▶ _Exercise objective_: For this task, output exactly the lines of the material below starting at the line with "orange brick A5:B5" and ending at the line with "none -> orange brick I7 level 2"; pictures are to be excluded.

▶ _Exercise input_:
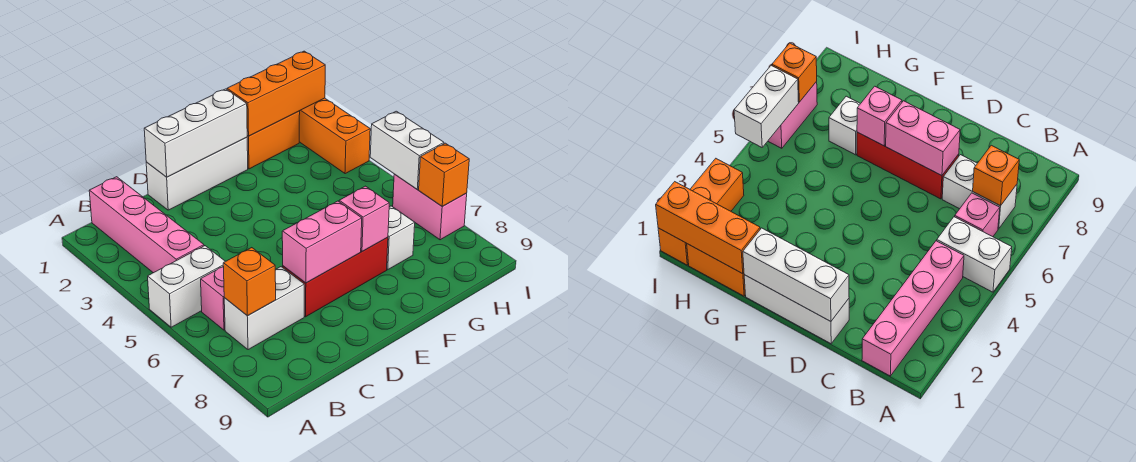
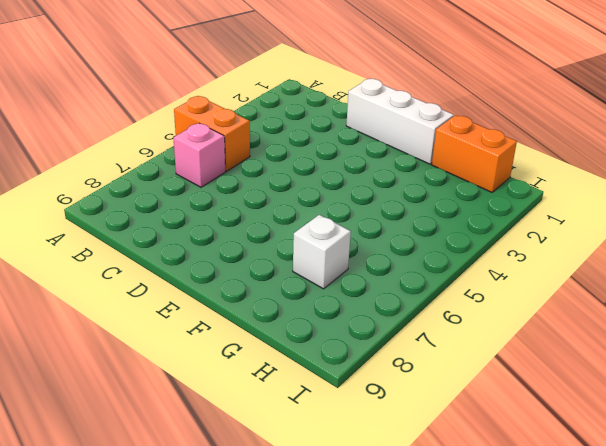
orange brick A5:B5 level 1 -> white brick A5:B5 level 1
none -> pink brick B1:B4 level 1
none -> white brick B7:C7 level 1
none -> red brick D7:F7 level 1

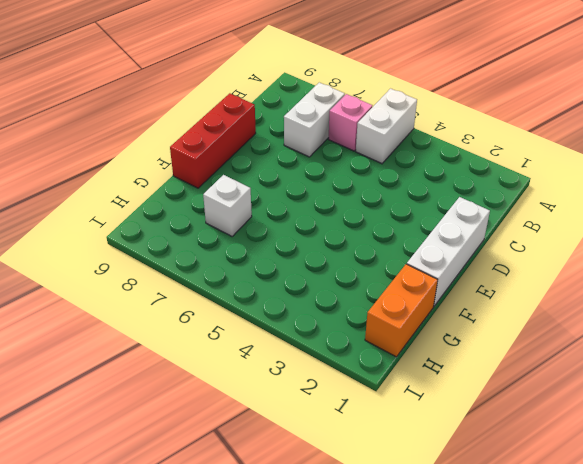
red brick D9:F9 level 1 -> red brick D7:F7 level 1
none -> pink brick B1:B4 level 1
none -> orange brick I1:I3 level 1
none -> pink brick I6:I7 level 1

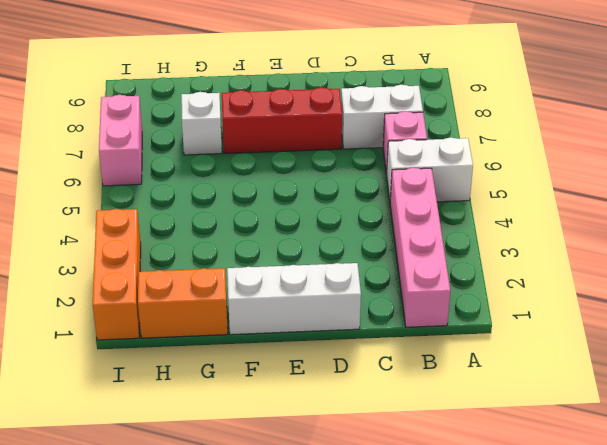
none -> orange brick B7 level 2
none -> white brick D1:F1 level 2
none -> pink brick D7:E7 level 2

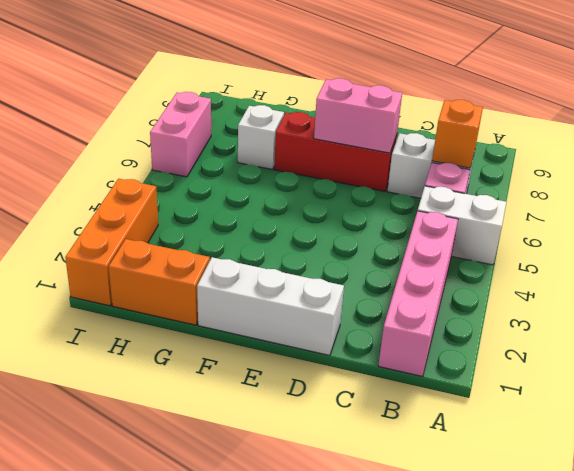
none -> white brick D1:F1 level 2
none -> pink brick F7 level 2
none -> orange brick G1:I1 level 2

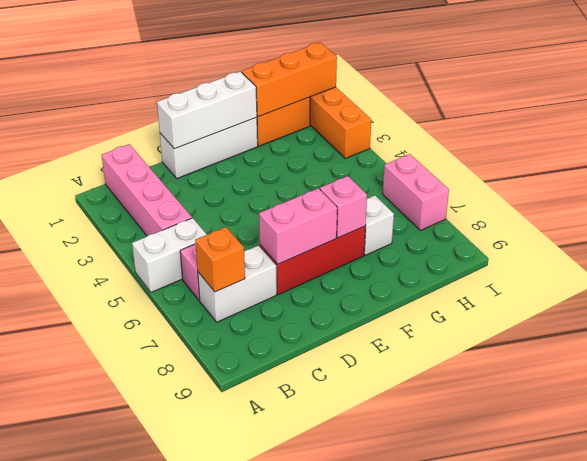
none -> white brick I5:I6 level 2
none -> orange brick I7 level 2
...
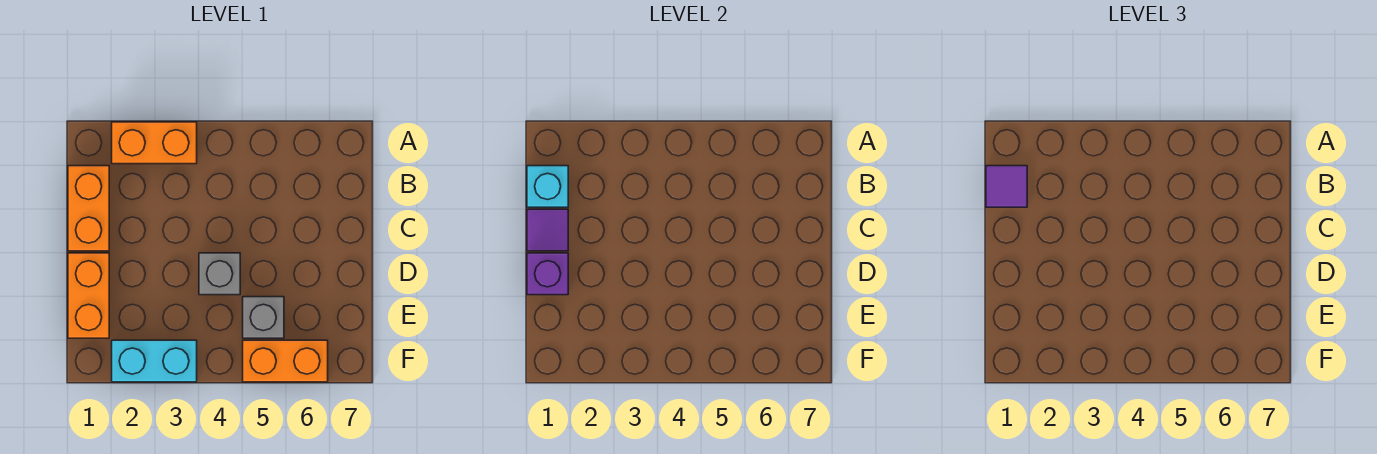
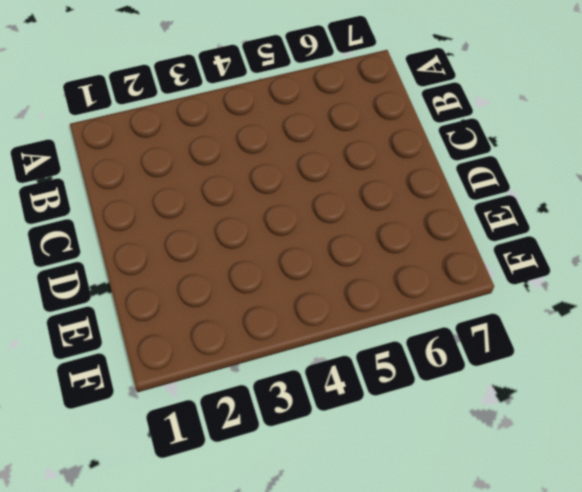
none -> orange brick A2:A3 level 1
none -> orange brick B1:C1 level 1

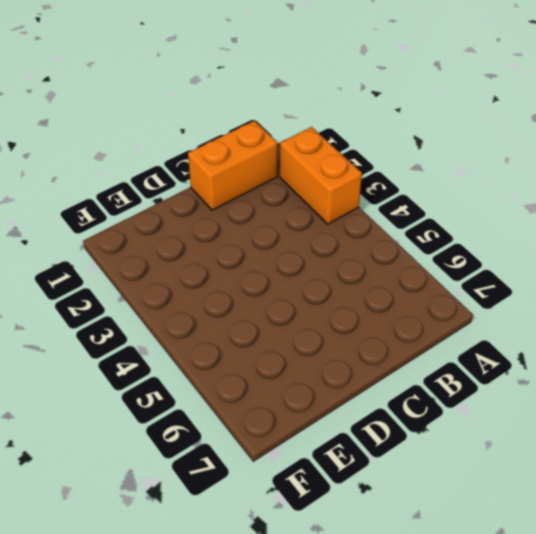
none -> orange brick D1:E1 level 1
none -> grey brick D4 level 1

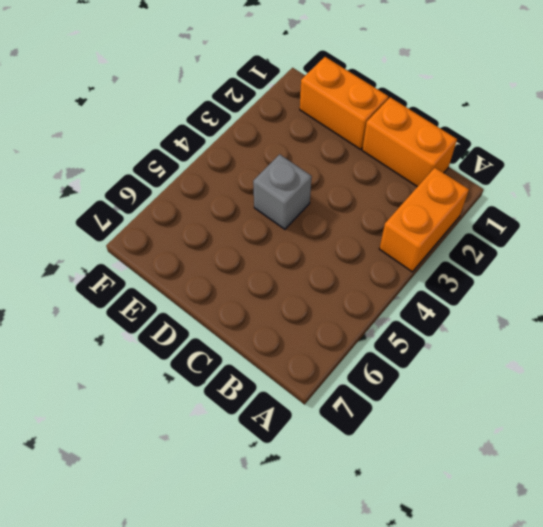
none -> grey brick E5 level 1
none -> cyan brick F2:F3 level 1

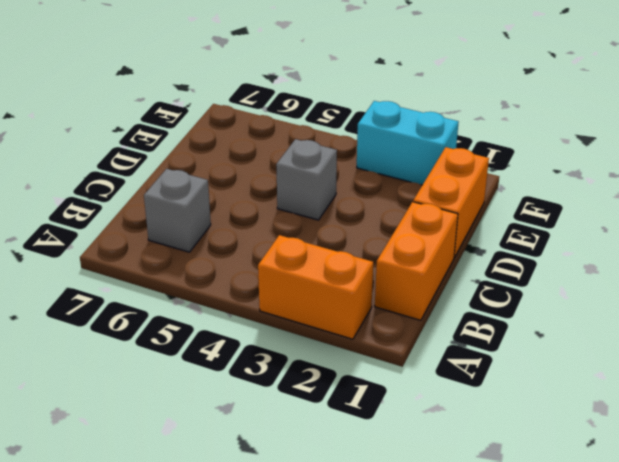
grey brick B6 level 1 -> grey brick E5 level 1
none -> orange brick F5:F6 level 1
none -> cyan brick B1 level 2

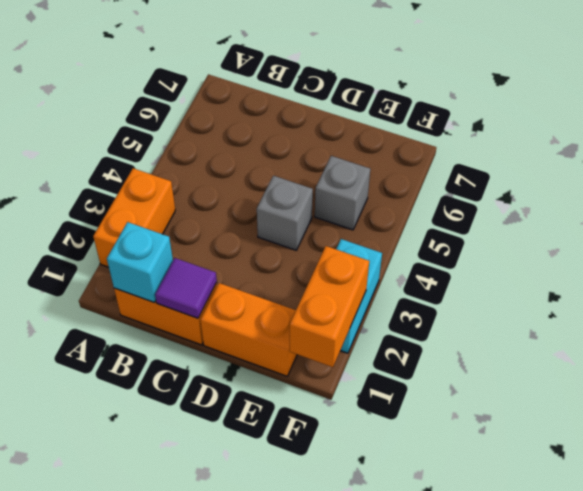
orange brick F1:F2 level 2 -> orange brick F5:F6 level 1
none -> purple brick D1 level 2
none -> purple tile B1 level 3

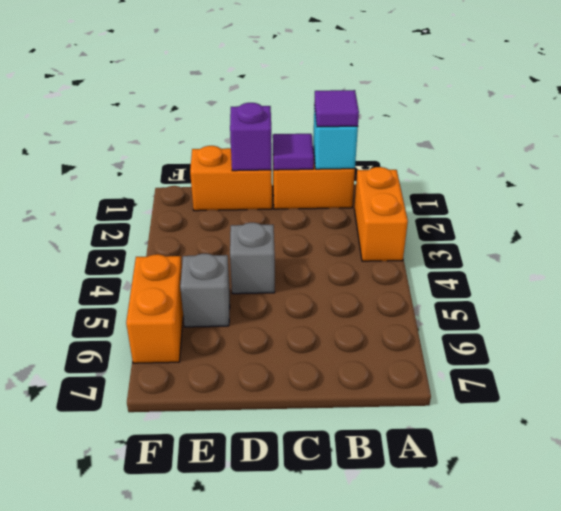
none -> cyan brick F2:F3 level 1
--
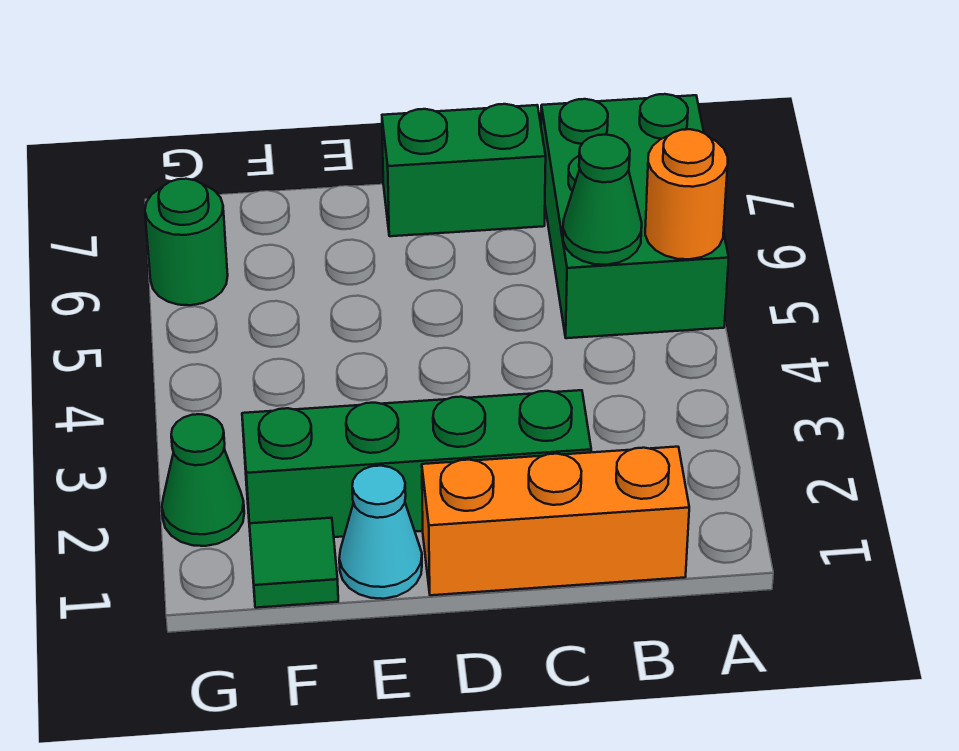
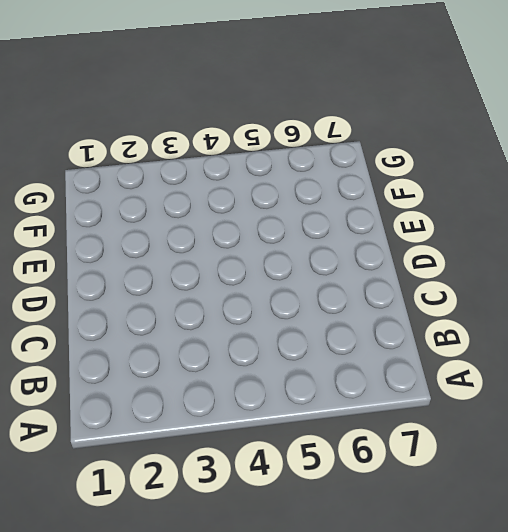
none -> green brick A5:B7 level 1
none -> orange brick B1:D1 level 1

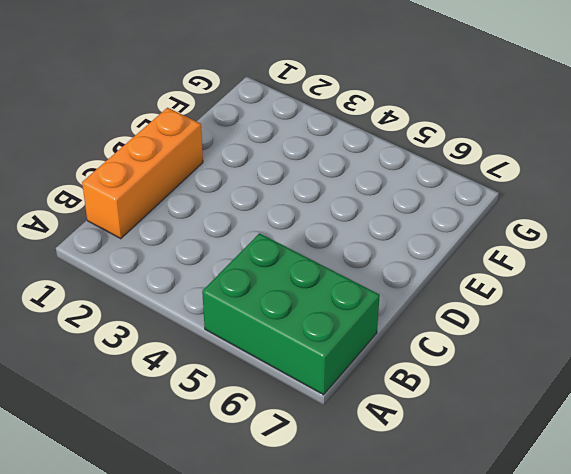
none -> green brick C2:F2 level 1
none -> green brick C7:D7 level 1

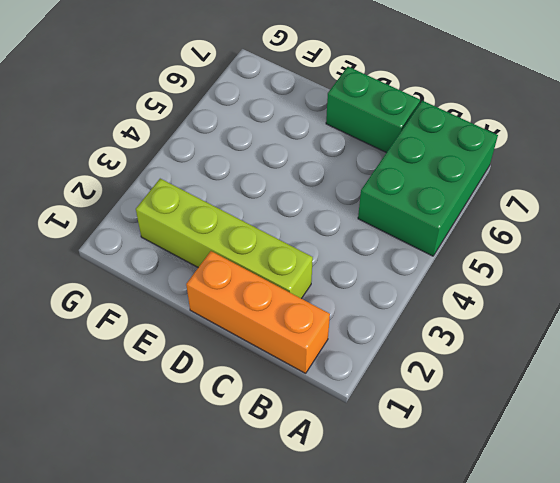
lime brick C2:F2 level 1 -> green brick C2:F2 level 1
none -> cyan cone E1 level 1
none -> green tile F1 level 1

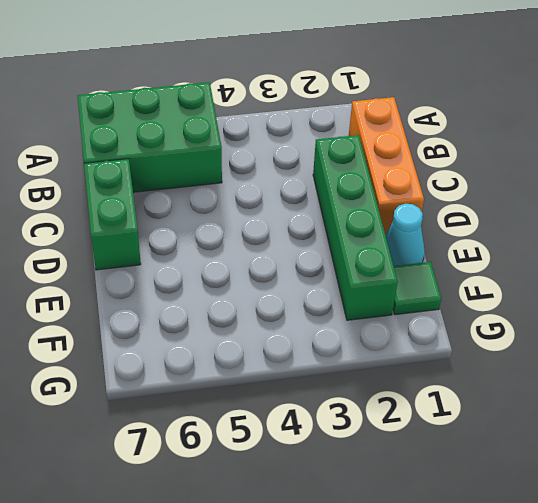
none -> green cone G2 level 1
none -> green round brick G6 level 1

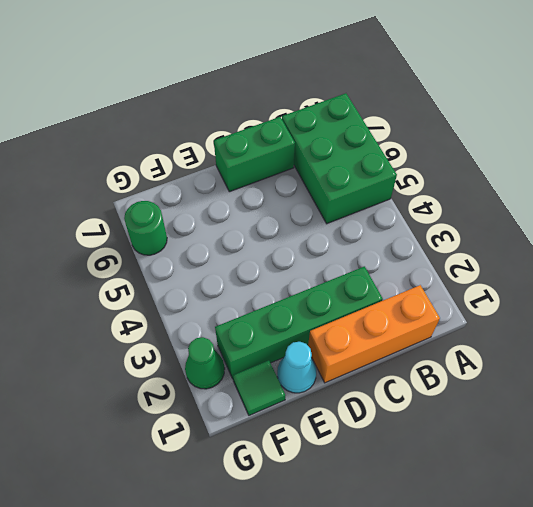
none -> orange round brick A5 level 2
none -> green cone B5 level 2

▶ _Exercise answer_:
orange brick A5:B5 level 1 -> white brick A5:B5 level 1
none -> pink brick B1:B4 level 1
none -> white brick B7:C7 level 1
none -> red brick D7:F7 level 1

red brick D9:F9 level 1 -> red brick D7:F7 level 1
none -> pink brick B1:B4 level 1
none -> orange brick I1:I3 level 1
none -> pink brick I6:I7 level 1

none -> orange brick B7 level 2
none -> white brick D1:F1 level 2
none -> pink brick D7:E7 level 2

none -> white brick D1:F1 level 2
none -> pink brick F7 level 2
none -> orange brick G1:I1 level 2

none -> white brick I5:I6 level 2
none -> orange brick I7 level 2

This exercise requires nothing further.